Dataset excerpts:

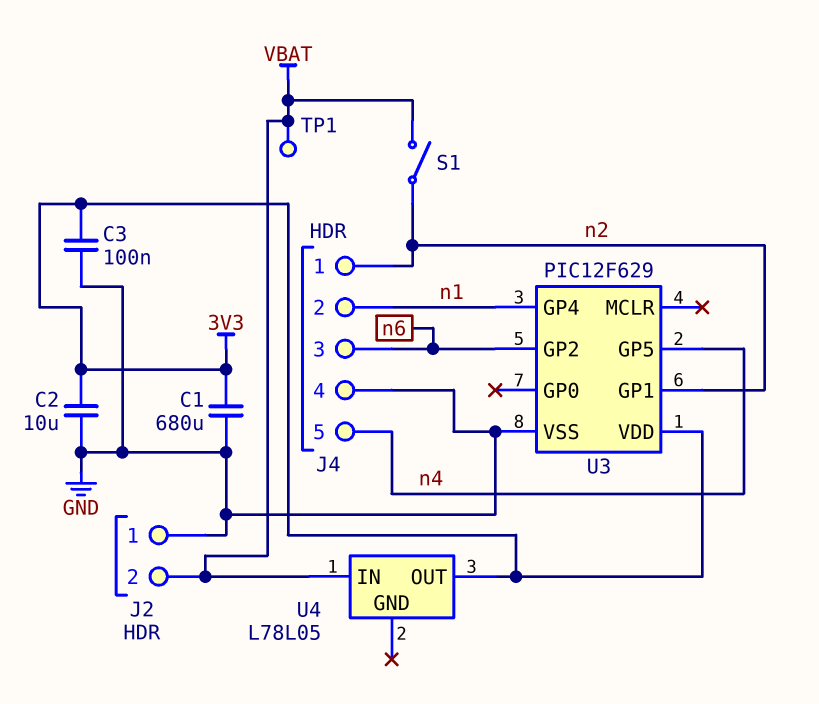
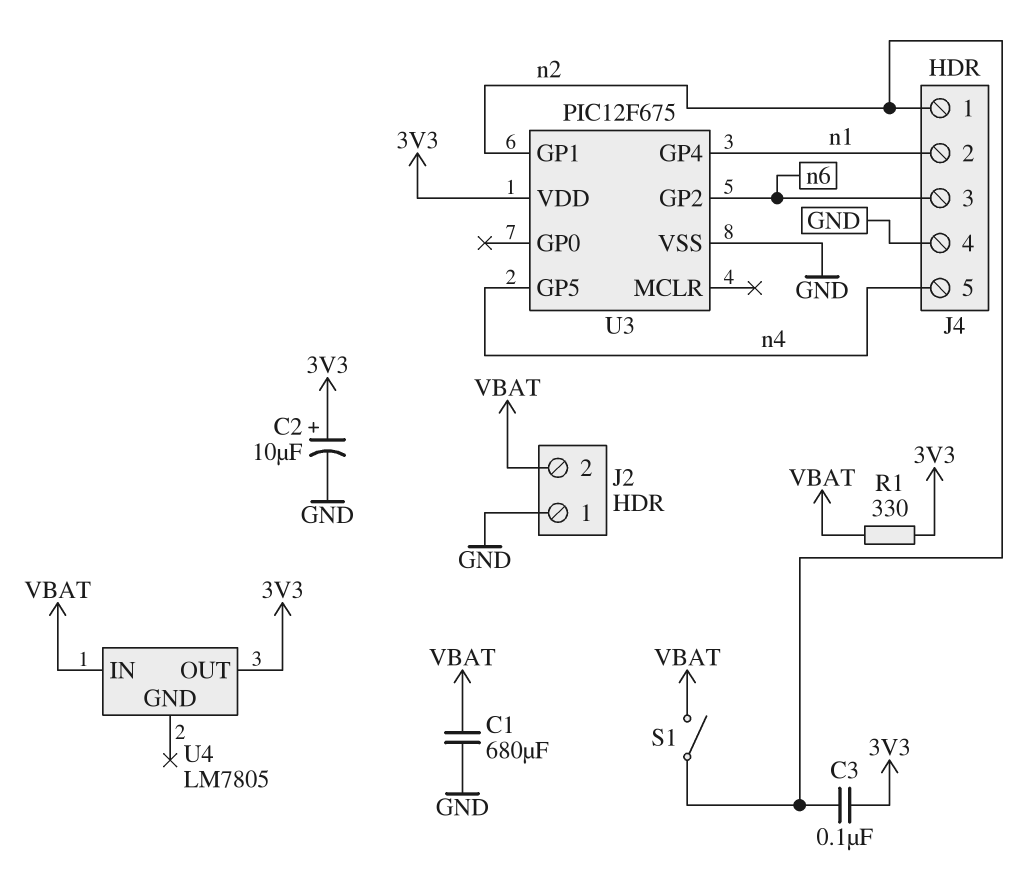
C1: 680uF (3V3, GND) -> 680uF (GND, VBAT)
C2: 10uF (3V3, GND) -> 10uF (plus 3V3, minus GND)
C3: 100nF (3V3, GND) -> 100nF (3V3, n2)
R1: none -> 330 (3V3, VBAT)
TP1: test point (VBAT) -> none
U3: PIC12F629 -> PIC12F675
U4: L78L05 -> LM7805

How to complete this task: What are the lines from the one with "C3: 100nF (3V3, GND) -> 100nF (3V3, n2)" through the last line of the records above? Quote them exactly and add nothing.

Exercise solution:
C3: 100nF (3V3, GND) -> 100nF (3V3, n2)
R1: none -> 330 (3V3, VBAT)
TP1: test point (VBAT) -> none
U3: PIC12F629 -> PIC12F675
U4: L78L05 -> LM7805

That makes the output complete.